Quote the entries in full, character for character, without their images.

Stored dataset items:
○ ○ ○
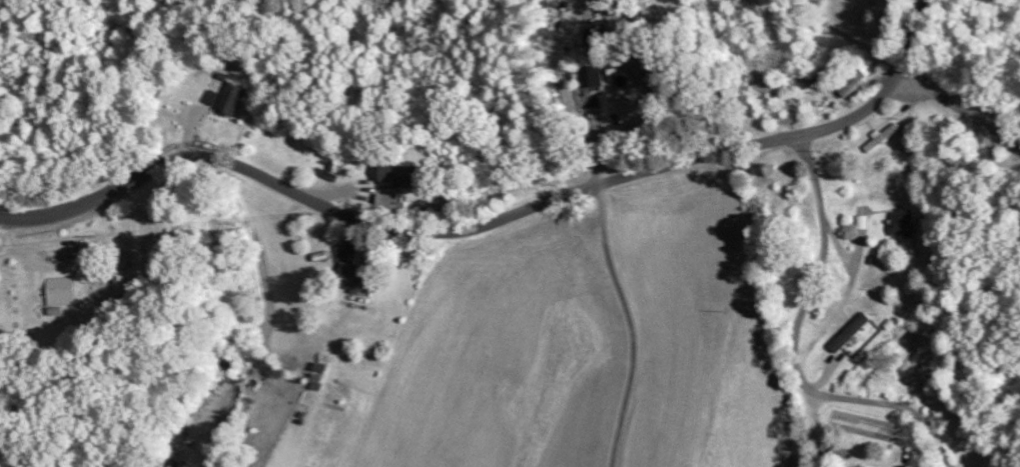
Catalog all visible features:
building: (595, 70)
building: (233, 99)
road: (961, 107)
building: (643, 108)
building: (888, 138)
building: (397, 174)
building: (396, 202)
building: (908, 223)
road: (490, 227)
building: (65, 292)
building: (855, 332)
road: (797, 348)
building: (881, 466)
○ ○ ○
● **Response area**
Catalog all visible features:
building: (595, 70)
building: (233, 99)
road: (961, 107)
building: (643, 108)
building: (888, 138)
building: (397, 174)
building: (396, 202)
building: (908, 223)
road: (490, 227)
building: (65, 292)
building: (855, 332)
road: (797, 348)
building: (881, 466)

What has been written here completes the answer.